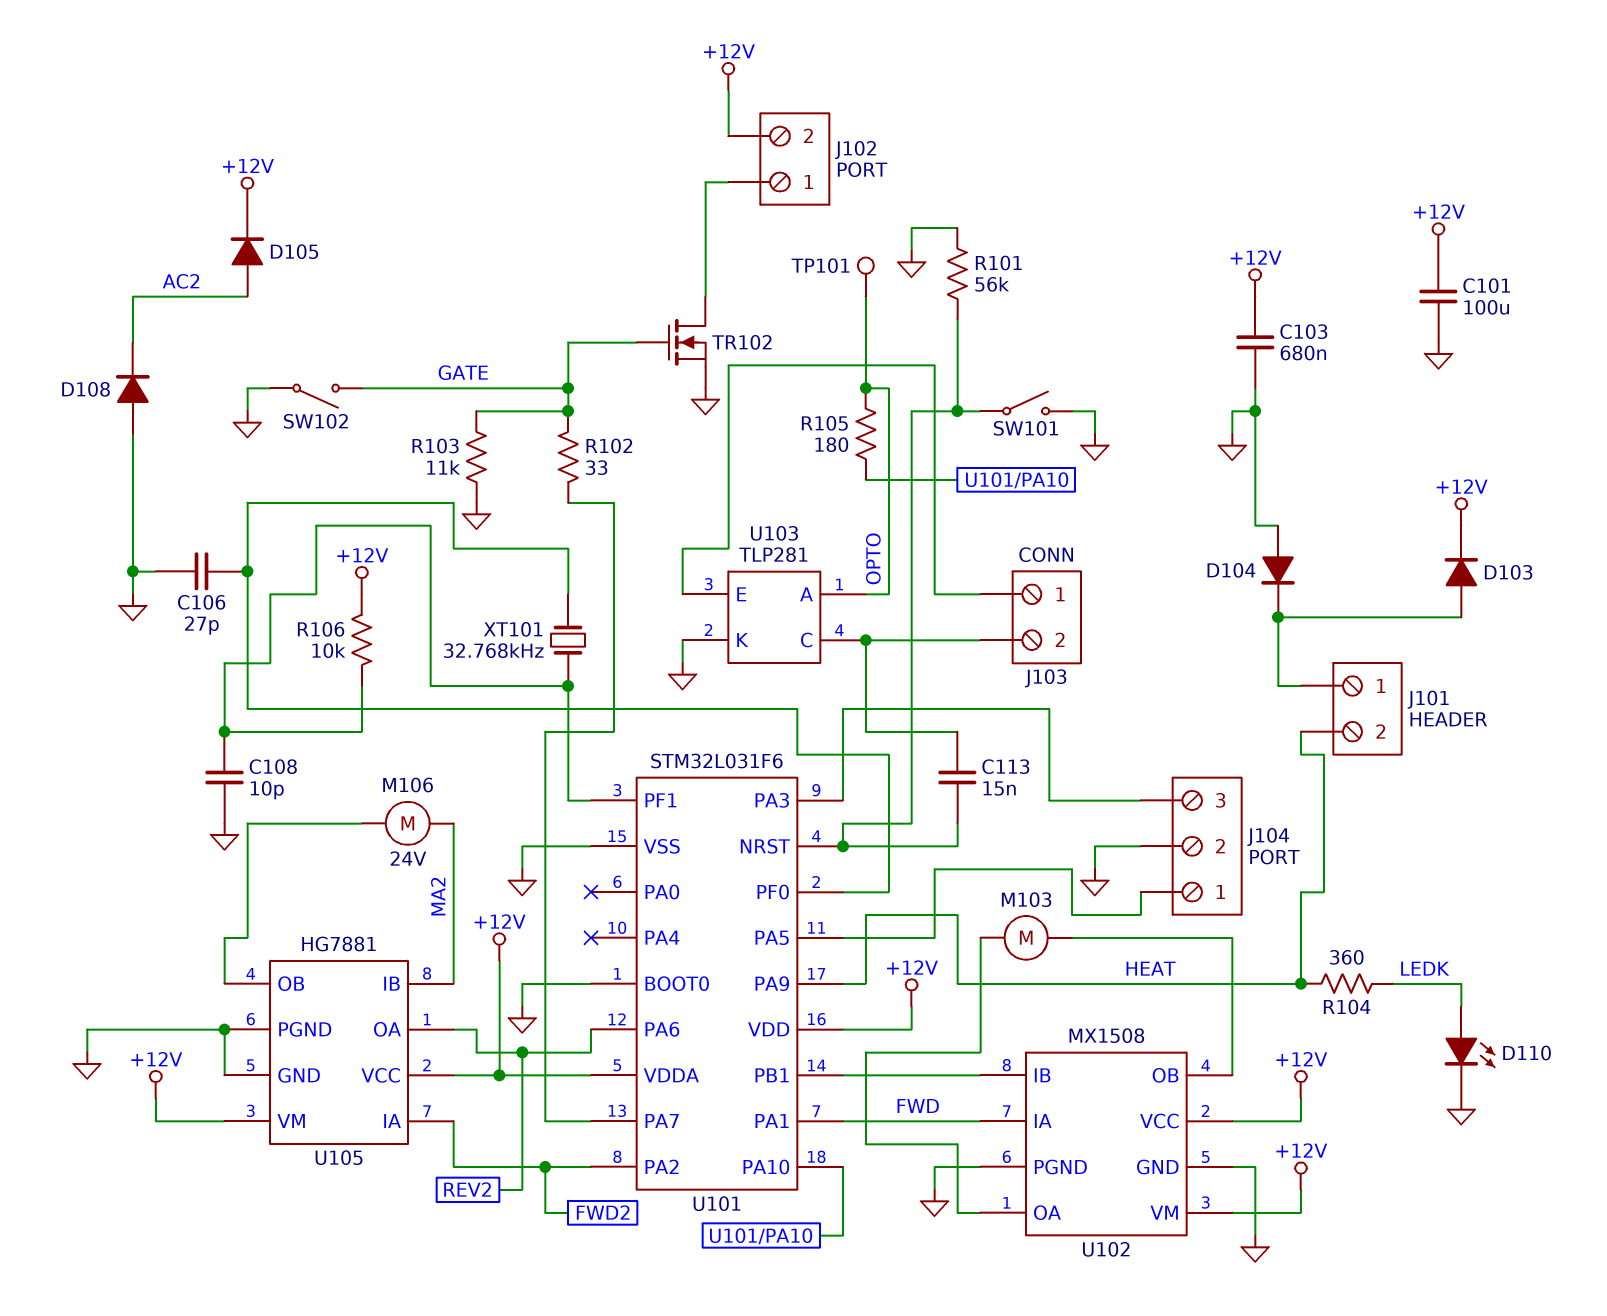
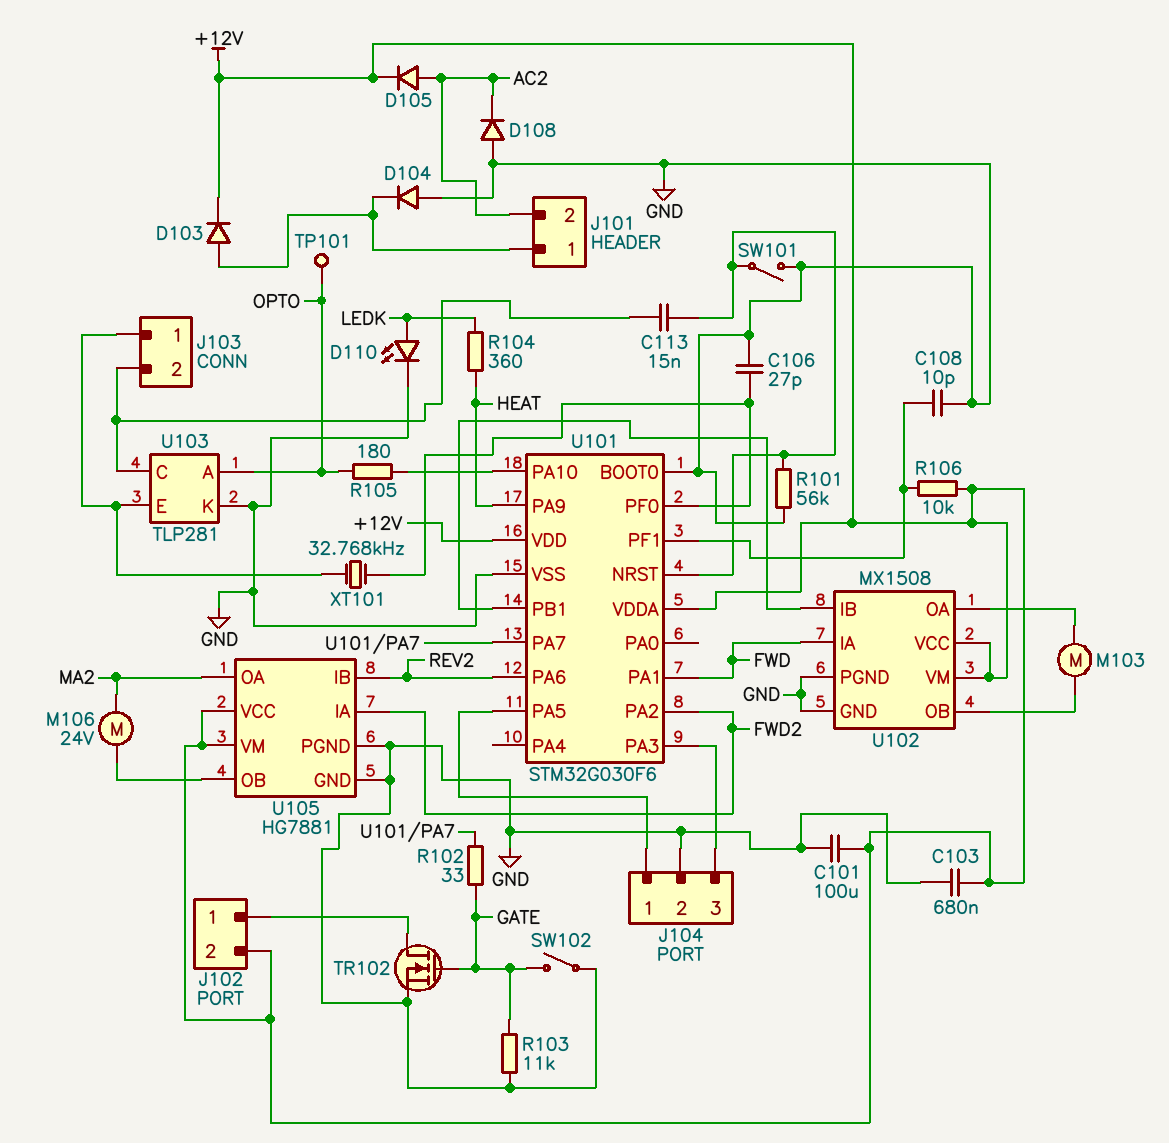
J101 pin 2: HEAT -> AC2
U101: STM32L031F6 -> STM32G030F6
U105 pin IB: MA2 -> REV2
U105 pin OA: REV2 -> MA2
XT101: 32.768kHz (U101/PF0, U101/PF1) -> 32.768kHz (J103/1, U101/PF0)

- Exercise instructions:
The answer is a portion of the data. Write out exactly the line with "U105 pin IB: MA2 -> REV2" and all lines after it.

- Response for this exercise:
U105 pin IB: MA2 -> REV2
U105 pin OA: REV2 -> MA2
XT101: 32.768kHz (U101/PF0, U101/PF1) -> 32.768kHz (J103/1, U101/PF0)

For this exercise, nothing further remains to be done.